ACTION ITEM:
What you should repeat is the run of lines from the top of the listing below through the line with "pink stacking toy", exactly, with no pictures.

MATERIAL FOR THE TASK:
════════════════════

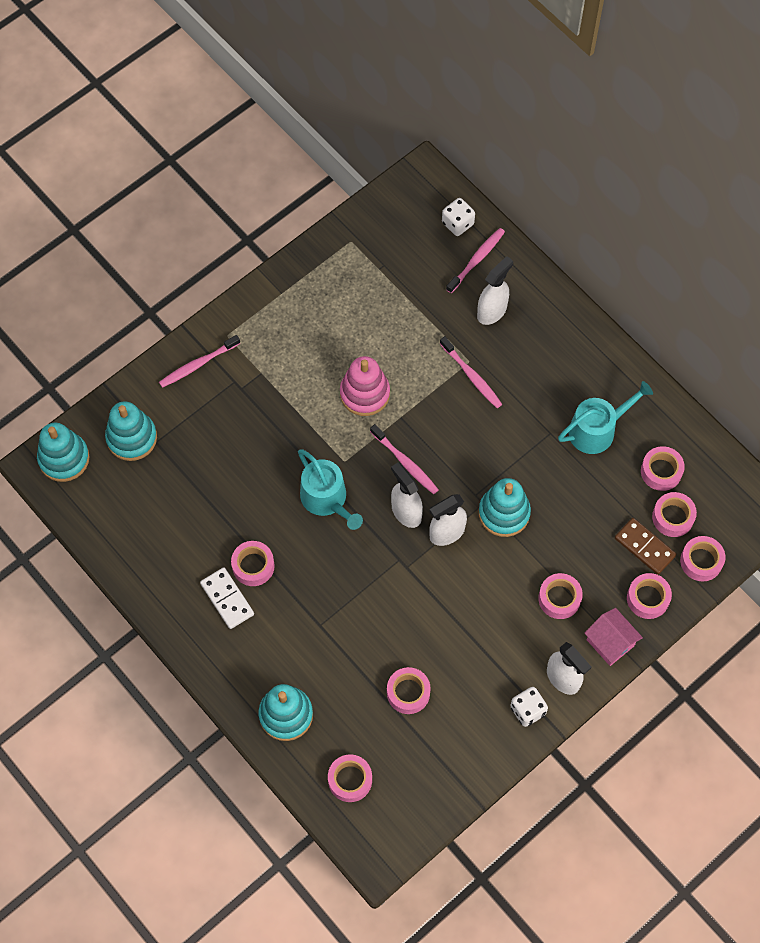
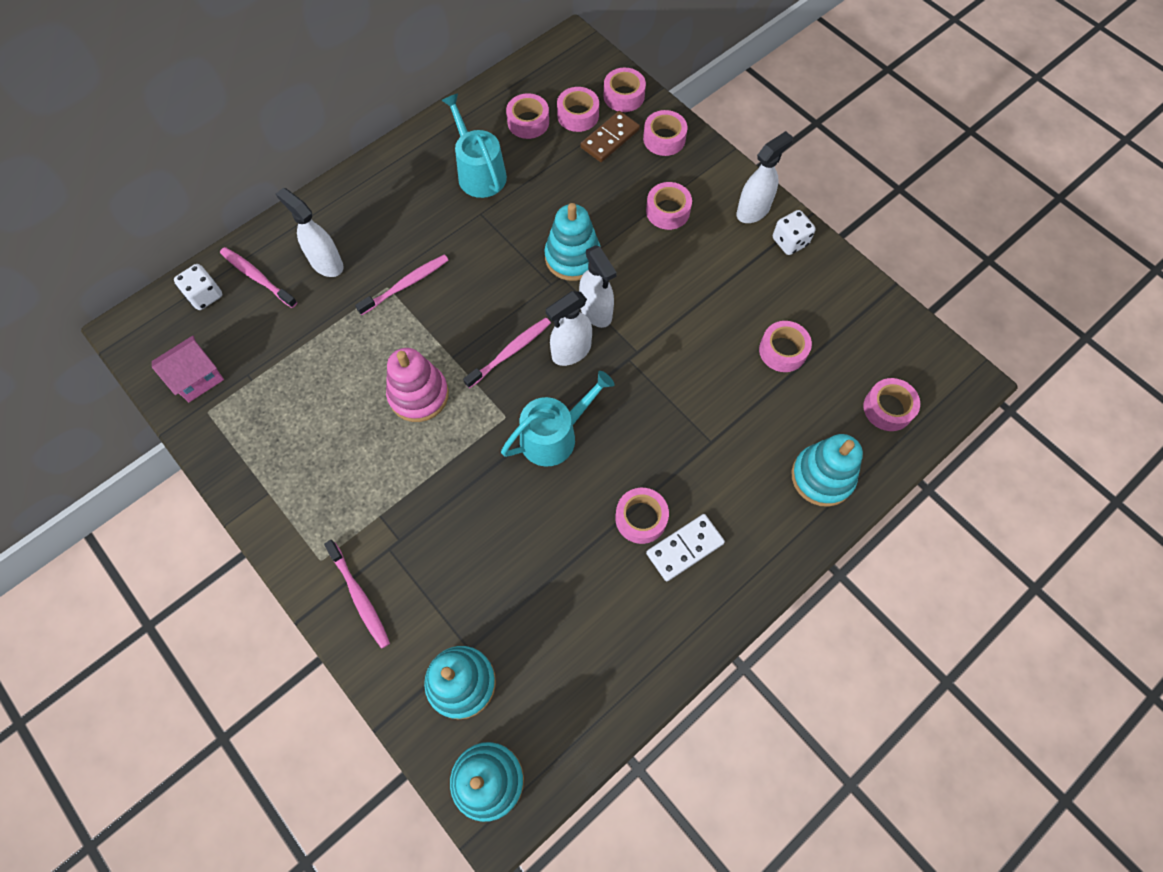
camera: 90 degrees left, 0 degrees up
pink house [585,608,643,666] -> pink house moved to [152,336,224,402]

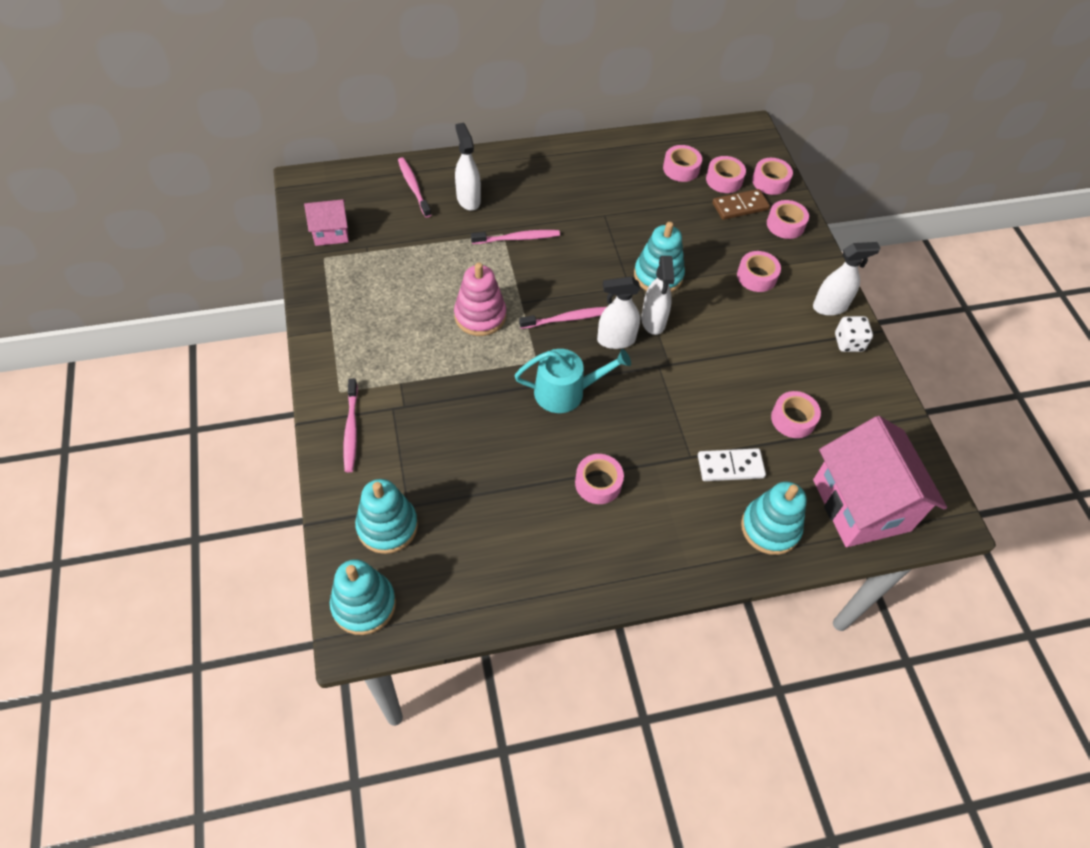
camera: 25 degrees right, 10 degrees down
white dice [174,264,222,310] -> none
turquoise watering can [441,93,507,198] -> none
white domino [646,514,725,581] -> white domino moved to [698,448,766,481]
pink tape [864,378,920,431] -> pink house [813,416,947,547]

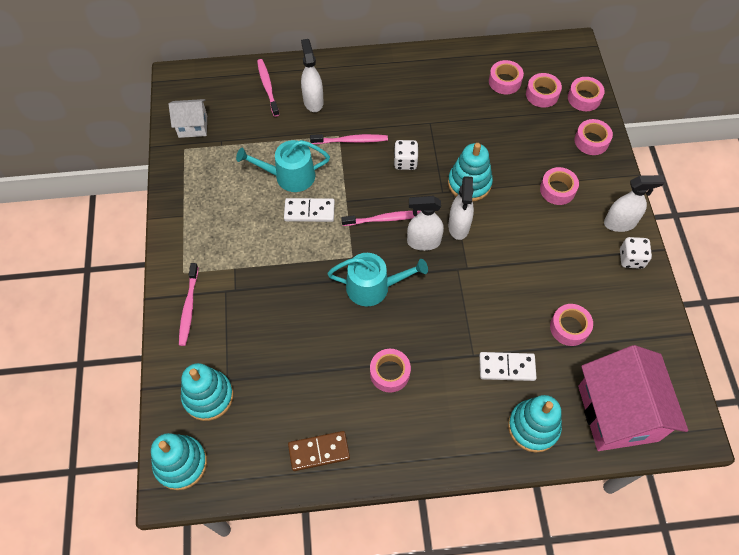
camera: 10 degrees right, 5 degrees up
pink house [304,199,349,246] -> white house [169,99,207,138]
pink stacking toy [454,263,506,336] -> white domino [284,198,335,222]
brown domino [712,189,770,220] -> brown domino moved to [288,431,350,471]
none -> turquoise watering can [236,140,330,192]
none -> white dice [394,140,419,170]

════════════════════

TASK SOLUTION:
camera: 90 degrees left, 0 degrees up
pink house [585,608,643,666] -> pink house moved to [152,336,224,402]

camera: 25 degrees right, 10 degrees down
white dice [174,264,222,310] -> none
turquoise watering can [441,93,507,198] -> none
white domino [646,514,725,581] -> white domino moved to [698,448,766,481]
pink tape [864,378,920,431] -> pink house [813,416,947,547]

camera: 10 degrees right, 5 degrees up
pink house [304,199,349,246] -> white house [169,99,207,138]
pink stacking toy [454,263,506,336] -> white domino [284,198,335,222]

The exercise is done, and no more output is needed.